Which lines in the records below contain the word "tile"? Return each of them.

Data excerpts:
▽
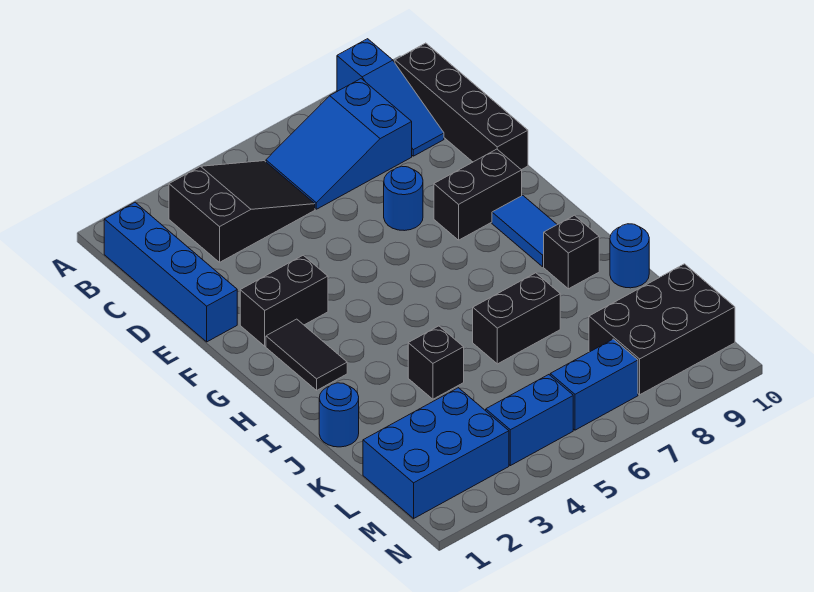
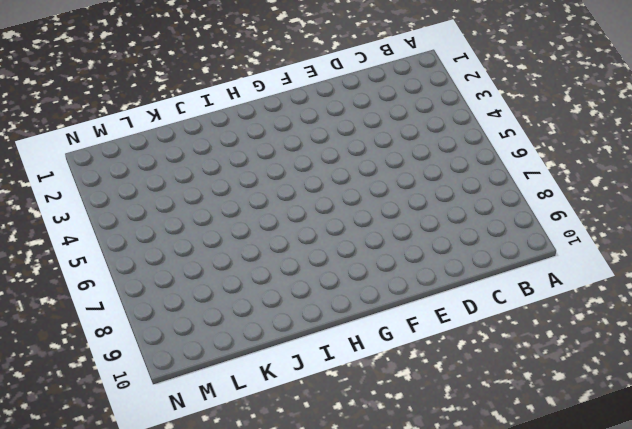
none -> blue 1x3 slope [337,39,444,156]
none -> blue 1x4 brick [104,202,237,342]
none -> black 2x3 slope [169,161,315,262]

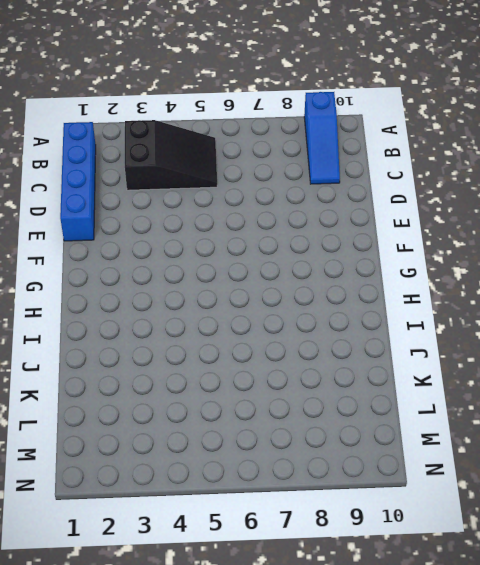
none -> blue 2x3 slope [266,79,412,209]
none -> black 1x4 brick [395,43,528,170]
none -> blue 1x1 round brick [384,166,423,231]

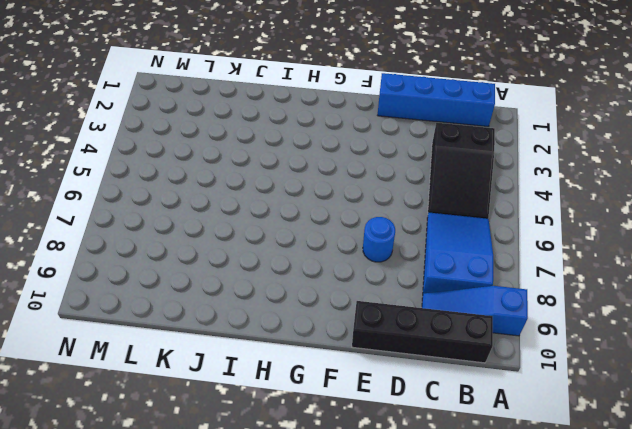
none -> black 1x2 brick [240,255,328,346]
none -> black 1x2 brick [434,149,522,240]
none -> black 1x2 tile [266,319,347,390]

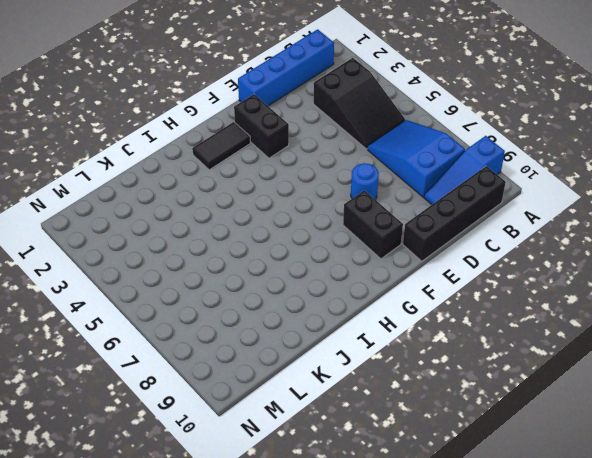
none -> blue 1x2 tile [492,195,557,267]
none -> black 1x1 brick [544,215,599,289]
none -> blue 1x1 round brick [319,383,359,447]

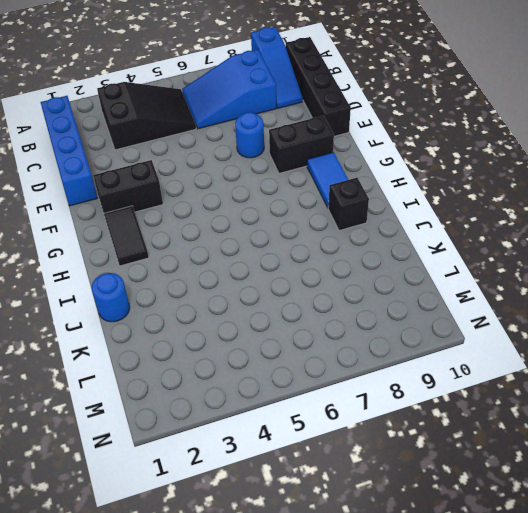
none -> black 1x1 brick [408,326,464,399]
none -> black 1x2 brick [473,273,560,364]
none -> blue 1x1 round brick [610,224,649,288]

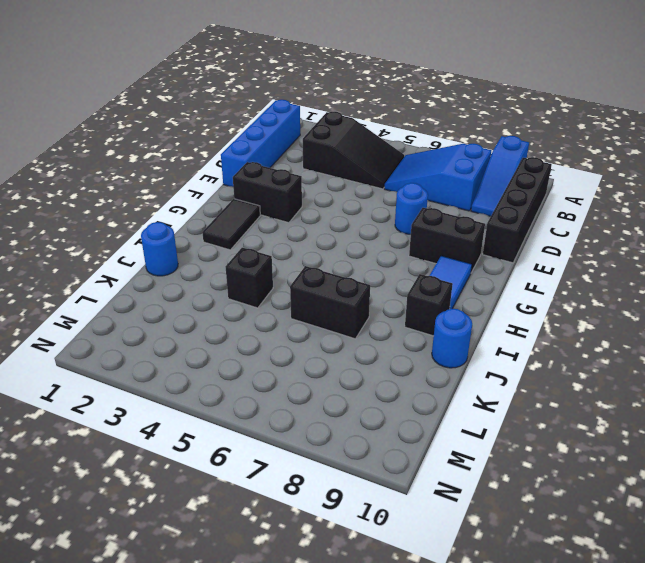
none -> blue 2x3 brick [363,388,509,518]
none -> black 2x3 brick [589,264,735,395]
none -> blue 1x2 brick [485,375,573,466]

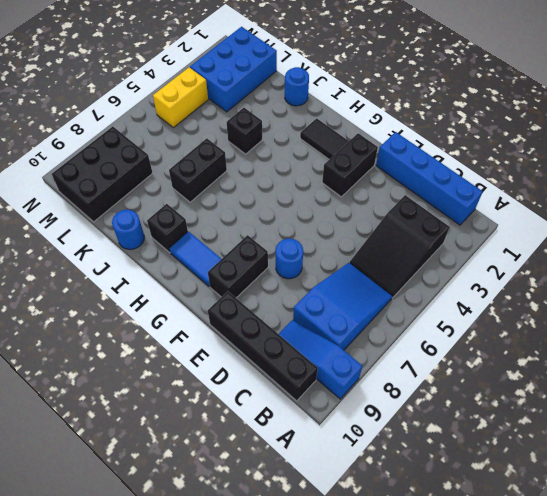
yellow 1x2 brick [153,68,208,128] -> blue 1x2 brick [485,375,573,466]
none -> blue 1x2 brick [550,339,638,430]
△
▶ **TASK RESPONSE**
none -> black 1x2 tile [266,319,347,390]
none -> blue 1x2 tile [492,195,557,267]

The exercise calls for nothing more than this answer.